Task requirements → A line-by-line copy of the material below is required.

(Supplied records begins)

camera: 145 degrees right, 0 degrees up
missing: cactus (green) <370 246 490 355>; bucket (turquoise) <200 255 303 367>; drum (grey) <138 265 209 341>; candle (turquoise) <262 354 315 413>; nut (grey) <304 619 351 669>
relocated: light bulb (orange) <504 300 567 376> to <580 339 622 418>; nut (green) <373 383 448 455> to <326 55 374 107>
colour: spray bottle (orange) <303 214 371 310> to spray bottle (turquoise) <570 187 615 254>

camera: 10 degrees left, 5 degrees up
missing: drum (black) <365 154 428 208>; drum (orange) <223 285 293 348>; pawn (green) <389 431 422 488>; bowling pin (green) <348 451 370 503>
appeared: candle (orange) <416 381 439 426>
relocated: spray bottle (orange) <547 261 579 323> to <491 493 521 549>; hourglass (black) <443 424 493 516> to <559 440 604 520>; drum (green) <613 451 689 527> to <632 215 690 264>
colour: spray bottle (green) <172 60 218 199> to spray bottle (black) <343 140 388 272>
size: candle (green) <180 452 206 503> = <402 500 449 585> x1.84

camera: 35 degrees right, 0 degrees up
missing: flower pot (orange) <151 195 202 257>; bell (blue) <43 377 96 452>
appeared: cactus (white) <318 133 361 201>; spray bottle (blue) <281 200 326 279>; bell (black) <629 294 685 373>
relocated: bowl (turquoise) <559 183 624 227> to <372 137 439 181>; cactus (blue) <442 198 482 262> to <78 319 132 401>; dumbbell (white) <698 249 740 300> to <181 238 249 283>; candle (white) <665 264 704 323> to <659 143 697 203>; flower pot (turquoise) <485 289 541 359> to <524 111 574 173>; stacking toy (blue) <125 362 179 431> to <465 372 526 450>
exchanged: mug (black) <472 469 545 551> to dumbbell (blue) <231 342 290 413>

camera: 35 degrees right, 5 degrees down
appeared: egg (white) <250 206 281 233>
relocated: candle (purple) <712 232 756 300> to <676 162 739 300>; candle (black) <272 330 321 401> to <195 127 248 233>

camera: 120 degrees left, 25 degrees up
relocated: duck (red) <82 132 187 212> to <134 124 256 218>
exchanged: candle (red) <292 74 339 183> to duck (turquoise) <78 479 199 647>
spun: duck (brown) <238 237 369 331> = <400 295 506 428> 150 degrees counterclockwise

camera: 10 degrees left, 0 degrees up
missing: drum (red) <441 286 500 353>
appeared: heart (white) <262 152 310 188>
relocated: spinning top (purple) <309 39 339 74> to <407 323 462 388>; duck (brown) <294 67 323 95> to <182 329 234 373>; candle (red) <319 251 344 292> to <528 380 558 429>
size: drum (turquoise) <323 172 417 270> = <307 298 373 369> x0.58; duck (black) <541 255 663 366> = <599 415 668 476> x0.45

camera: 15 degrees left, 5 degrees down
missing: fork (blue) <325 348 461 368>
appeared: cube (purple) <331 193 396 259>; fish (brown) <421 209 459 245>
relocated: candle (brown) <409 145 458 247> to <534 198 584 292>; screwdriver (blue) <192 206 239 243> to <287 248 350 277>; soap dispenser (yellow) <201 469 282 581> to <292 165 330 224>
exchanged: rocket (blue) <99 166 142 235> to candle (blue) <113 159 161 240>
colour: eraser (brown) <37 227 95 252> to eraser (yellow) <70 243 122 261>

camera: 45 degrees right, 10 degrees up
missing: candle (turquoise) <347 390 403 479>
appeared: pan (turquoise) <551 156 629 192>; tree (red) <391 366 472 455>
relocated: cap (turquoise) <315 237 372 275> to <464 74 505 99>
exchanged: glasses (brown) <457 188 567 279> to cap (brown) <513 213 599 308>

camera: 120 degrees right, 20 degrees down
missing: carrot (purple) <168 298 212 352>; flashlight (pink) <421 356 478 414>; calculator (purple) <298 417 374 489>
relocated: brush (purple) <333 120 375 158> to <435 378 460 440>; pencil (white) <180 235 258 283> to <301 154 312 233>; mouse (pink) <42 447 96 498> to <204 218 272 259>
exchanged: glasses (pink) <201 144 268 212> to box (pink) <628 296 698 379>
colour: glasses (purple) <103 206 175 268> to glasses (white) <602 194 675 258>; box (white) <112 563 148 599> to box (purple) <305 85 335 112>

(Supplied records ends)

Reply →
camera: 145 degrees right, 0 degrees up
missing: cactus (green) <370 246 490 355>; bucket (turquoise) <200 255 303 367>; drum (grey) <138 265 209 341>; candle (turquoise) <262 354 315 413>; nut (grey) <304 619 351 669>
relocated: light bulb (orange) <504 300 567 376> to <580 339 622 418>; nut (green) <373 383 448 455> to <326 55 374 107>
colour: spray bottle (orange) <303 214 371 310> to spray bottle (turquoise) <570 187 615 254>

camera: 10 degrees left, 5 degrees up
missing: drum (black) <365 154 428 208>; drum (orange) <223 285 293 348>; pawn (green) <389 431 422 488>; bowling pin (green) <348 451 370 503>
appeared: candle (orange) <416 381 439 426>
relocated: spray bottle (orange) <547 261 579 323> to <491 493 521 549>; hourglass (black) <443 424 493 516> to <559 440 604 520>; drum (green) <613 451 689 527> to <632 215 690 264>
colour: spray bottle (green) <172 60 218 199> to spray bottle (black) <343 140 388 272>
size: candle (green) <180 452 206 503> = <402 500 449 585> x1.84

camera: 35 degrees right, 0 degrees up
missing: flower pot (orange) <151 195 202 257>; bell (blue) <43 377 96 452>
appeared: cactus (white) <318 133 361 201>; spray bottle (blue) <281 200 326 279>; bell (black) <629 294 685 373>
relocated: bowl (turquoise) <559 183 624 227> to <372 137 439 181>; cactus (blue) <442 198 482 262> to <78 319 132 401>; dumbbell (white) <698 249 740 300> to <181 238 249 283>; candle (white) <665 264 704 323> to <659 143 697 203>; flower pot (turquoise) <485 289 541 359> to <524 111 574 173>; stacking toy (blue) <125 362 179 431> to <465 372 526 450>
exchanged: mug (black) <472 469 545 551> to dumbbell (blue) <231 342 290 413>

camera: 35 degrees right, 5 degrees down
appeared: egg (white) <250 206 281 233>
relocated: candle (purple) <712 232 756 300> to <676 162 739 300>; candle (black) <272 330 321 401> to <195 127 248 233>

camera: 120 degrees left, 25 degrees up
relocated: duck (red) <82 132 187 212> to <134 124 256 218>
exchanged: candle (red) <292 74 339 183> to duck (turquoise) <78 479 199 647>
spun: duck (brown) <238 237 369 331> = <400 295 506 428> 150 degrees counterclockwise

camera: 10 degrees left, 0 degrees up
missing: drum (red) <441 286 500 353>
appeared: heart (white) <262 152 310 188>
relocated: spinning top (purple) <309 39 339 74> to <407 323 462 388>; duck (brown) <294 67 323 95> to <182 329 234 373>; candle (red) <319 251 344 292> to <528 380 558 429>
size: drum (turquoise) <323 172 417 270> = <307 298 373 369> x0.58; duck (black) <541 255 663 366> = <599 415 668 476> x0.45

camera: 15 degrees left, 5 degrees down
missing: fork (blue) <325 348 461 368>
appeared: cube (purple) <331 193 396 259>; fish (brown) <421 209 459 245>
relocated: candle (brown) <409 145 458 247> to <534 198 584 292>; screwdriver (blue) <192 206 239 243> to <287 248 350 277>; soap dispenser (yellow) <201 469 282 581> to <292 165 330 224>
exchanged: rocket (blue) <99 166 142 235> to candle (blue) <113 159 161 240>
colour: eraser (brown) <37 227 95 252> to eraser (yellow) <70 243 122 261>

camera: 45 degrees right, 10 degrees up
missing: candle (turquoise) <347 390 403 479>
appeared: pan (turquoise) <551 156 629 192>; tree (red) <391 366 472 455>
relocated: cap (turquoise) <315 237 372 275> to <464 74 505 99>
exchanged: glasses (brown) <457 188 567 279> to cap (brown) <513 213 599 308>

camera: 120 degrees right, 20 degrees down
missing: carrot (purple) <168 298 212 352>; flashlight (pink) <421 356 478 414>; calculator (purple) <298 417 374 489>
relocated: brush (purple) <333 120 375 158> to <435 378 460 440>; pencil (white) <180 235 258 283> to <301 154 312 233>; mouse (pink) <42 447 96 498> to <204 218 272 259>
exchanged: glasses (pink) <201 144 268 212> to box (pink) <628 296 698 379>
colour: glasses (purple) <103 206 175 268> to glasses (white) <602 194 675 258>; box (white) <112 563 148 599> to box (purple) <305 85 335 112>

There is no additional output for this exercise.